Starting at the line that contains "D1: none -> diode 1N4001 (A +3V3, K GND)", output each line through the end of the data exactly, and nothing more.

• WORKING DATA

========================================

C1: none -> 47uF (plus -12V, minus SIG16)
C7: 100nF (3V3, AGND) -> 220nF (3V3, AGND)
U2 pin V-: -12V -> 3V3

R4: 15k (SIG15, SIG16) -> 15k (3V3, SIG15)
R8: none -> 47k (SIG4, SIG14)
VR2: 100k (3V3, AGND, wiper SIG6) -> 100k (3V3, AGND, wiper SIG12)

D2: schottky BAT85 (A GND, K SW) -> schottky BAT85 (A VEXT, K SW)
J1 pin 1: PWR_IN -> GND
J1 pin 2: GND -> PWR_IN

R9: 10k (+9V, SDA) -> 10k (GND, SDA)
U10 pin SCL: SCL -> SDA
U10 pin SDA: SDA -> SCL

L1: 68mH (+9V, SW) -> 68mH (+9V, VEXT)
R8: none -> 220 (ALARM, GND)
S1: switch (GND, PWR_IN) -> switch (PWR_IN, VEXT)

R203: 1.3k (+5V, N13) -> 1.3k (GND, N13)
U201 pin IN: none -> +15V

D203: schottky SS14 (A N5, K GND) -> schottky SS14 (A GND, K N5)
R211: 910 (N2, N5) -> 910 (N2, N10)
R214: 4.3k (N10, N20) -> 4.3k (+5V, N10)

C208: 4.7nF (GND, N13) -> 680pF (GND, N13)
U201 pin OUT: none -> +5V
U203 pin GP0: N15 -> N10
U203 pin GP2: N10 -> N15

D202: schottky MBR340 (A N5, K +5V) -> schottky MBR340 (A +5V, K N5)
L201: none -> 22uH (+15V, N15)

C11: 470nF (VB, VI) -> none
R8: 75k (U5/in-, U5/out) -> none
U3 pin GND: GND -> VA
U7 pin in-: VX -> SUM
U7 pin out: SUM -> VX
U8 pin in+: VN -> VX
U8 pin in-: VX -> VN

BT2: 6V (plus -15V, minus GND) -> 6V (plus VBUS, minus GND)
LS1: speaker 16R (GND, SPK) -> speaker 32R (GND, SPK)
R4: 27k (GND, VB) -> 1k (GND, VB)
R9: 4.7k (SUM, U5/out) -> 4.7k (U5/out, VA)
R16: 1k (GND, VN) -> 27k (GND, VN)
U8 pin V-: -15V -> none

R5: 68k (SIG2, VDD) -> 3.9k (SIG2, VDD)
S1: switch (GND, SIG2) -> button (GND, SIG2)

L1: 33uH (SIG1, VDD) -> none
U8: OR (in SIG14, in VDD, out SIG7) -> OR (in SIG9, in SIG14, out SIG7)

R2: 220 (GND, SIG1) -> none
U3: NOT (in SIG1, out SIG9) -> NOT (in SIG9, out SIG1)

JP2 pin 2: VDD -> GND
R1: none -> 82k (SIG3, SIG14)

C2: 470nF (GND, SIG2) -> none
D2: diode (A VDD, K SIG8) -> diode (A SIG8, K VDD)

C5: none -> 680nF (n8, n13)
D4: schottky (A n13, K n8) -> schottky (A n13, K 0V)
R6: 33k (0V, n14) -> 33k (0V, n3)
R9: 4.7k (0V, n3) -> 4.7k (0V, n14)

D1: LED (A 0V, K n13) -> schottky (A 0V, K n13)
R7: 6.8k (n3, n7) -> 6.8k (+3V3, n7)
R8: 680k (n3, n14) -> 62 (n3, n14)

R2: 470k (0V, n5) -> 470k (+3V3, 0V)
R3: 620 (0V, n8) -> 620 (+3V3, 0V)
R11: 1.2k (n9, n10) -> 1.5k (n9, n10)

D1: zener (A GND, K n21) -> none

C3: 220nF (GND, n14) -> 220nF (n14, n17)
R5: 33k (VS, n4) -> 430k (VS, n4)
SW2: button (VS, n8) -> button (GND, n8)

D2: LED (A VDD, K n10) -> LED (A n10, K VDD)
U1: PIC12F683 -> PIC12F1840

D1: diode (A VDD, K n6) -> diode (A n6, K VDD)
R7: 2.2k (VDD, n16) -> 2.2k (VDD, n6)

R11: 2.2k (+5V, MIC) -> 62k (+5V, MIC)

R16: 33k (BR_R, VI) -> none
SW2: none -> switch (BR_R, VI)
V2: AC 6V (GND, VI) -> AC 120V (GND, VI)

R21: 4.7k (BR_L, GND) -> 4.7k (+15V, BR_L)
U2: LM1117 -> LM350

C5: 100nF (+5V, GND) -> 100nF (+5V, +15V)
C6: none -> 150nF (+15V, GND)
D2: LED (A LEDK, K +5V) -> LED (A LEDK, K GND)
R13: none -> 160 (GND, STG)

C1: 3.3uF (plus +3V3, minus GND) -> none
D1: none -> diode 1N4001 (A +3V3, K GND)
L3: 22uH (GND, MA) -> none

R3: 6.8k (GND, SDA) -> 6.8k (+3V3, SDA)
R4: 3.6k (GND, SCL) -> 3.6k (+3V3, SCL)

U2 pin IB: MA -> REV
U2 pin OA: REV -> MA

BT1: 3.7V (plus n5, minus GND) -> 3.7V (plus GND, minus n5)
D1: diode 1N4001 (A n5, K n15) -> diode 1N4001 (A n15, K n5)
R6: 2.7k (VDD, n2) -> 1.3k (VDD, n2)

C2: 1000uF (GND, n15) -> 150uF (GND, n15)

========================================

• TASK SOLUTION
D1: none -> diode 1N4001 (A +3V3, K GND)
L3: 22uH (GND, MA) -> none

R3: 6.8k (GND, SDA) -> 6.8k (+3V3, SDA)
R4: 3.6k (GND, SCL) -> 3.6k (+3V3, SCL)

U2 pin IB: MA -> REV
U2 pin OA: REV -> MA

BT1: 3.7V (plus n5, minus GND) -> 3.7V (plus GND, minus n5)
D1: diode 1N4001 (A n5, K n15) -> diode 1N4001 (A n15, K n5)
R6: 2.7k (VDD, n2) -> 1.3k (VDD, n2)

C2: 1000uF (GND, n15) -> 150uF (GND, n15)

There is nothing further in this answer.